## REQUIRED WORK
From the data below, set down exactly the lines between the one holding "D103: LED green" and the one holding "U18: NAND 74LS00 (in T10, in", inclusive, and no others.

## DATA FOR REVIEW
*** Block opens ***

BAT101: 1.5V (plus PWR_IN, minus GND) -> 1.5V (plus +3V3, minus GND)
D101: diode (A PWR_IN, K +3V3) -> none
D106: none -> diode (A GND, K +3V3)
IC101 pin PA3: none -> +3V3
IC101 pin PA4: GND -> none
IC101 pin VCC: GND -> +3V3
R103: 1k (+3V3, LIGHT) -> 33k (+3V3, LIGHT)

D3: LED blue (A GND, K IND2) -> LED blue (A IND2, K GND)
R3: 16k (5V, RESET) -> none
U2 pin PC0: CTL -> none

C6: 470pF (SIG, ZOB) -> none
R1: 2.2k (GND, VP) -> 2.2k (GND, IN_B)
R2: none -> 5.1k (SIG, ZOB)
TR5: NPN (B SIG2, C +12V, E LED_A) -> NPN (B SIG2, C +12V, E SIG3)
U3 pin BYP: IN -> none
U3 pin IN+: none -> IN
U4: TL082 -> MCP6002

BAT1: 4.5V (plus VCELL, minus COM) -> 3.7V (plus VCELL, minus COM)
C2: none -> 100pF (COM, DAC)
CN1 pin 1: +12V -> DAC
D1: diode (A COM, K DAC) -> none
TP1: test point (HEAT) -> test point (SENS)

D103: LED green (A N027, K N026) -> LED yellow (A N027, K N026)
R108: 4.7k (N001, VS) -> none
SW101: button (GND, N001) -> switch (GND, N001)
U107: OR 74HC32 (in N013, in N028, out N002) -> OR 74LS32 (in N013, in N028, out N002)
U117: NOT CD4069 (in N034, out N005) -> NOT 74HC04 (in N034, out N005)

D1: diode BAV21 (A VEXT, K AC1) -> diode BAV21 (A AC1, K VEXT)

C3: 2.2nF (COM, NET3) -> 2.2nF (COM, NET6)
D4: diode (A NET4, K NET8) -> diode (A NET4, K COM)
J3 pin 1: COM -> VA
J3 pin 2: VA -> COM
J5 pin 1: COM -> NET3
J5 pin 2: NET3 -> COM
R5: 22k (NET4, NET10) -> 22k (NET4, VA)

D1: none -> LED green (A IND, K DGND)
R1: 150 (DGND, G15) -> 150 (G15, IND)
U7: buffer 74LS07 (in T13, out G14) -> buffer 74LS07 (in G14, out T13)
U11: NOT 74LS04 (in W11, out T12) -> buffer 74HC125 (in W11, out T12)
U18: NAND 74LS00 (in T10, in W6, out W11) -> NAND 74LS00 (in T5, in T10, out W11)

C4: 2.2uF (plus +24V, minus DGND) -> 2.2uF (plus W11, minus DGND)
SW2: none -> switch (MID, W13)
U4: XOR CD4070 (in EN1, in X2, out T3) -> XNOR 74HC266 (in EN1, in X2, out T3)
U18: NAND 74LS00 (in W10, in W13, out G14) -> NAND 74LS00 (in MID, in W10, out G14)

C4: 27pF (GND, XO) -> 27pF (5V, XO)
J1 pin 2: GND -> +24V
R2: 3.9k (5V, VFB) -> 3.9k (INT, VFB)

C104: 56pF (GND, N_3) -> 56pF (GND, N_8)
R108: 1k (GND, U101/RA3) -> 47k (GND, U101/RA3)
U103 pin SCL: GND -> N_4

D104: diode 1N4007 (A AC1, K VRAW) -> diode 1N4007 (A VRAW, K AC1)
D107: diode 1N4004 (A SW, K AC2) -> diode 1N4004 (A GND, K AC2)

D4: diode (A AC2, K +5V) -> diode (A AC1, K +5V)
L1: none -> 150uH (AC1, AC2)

*** Block closes ***

## COMPLETED EXERCISE
D103: LED green (A N027, K N026) -> LED yellow (A N027, K N026)
R108: 4.7k (N001, VS) -> none
SW101: button (GND, N001) -> switch (GND, N001)
U107: OR 74HC32 (in N013, in N028, out N002) -> OR 74LS32 (in N013, in N028, out N002)
U117: NOT CD4069 (in N034, out N005) -> NOT 74HC04 (in N034, out N005)

D1: diode BAV21 (A VEXT, K AC1) -> diode BAV21 (A AC1, K VEXT)

C3: 2.2nF (COM, NET3) -> 2.2nF (COM, NET6)
D4: diode (A NET4, K NET8) -> diode (A NET4, K COM)
J3 pin 1: COM -> VA
J3 pin 2: VA -> COM
J5 pin 1: COM -> NET3
J5 pin 2: NET3 -> COM
R5: 22k (NET4, NET10) -> 22k (NET4, VA)

D1: none -> LED green (A IND, K DGND)
R1: 150 (DGND, G15) -> 150 (G15, IND)
U7: buffer 74LS07 (in T13, out G14) -> buffer 74LS07 (in G14, out T13)
U11: NOT 74LS04 (in W11, out T12) -> buffer 74HC125 (in W11, out T12)
U18: NAND 74LS00 (in T10, in W6, out W11) -> NAND 74LS00 (in T5, in T10, out W11)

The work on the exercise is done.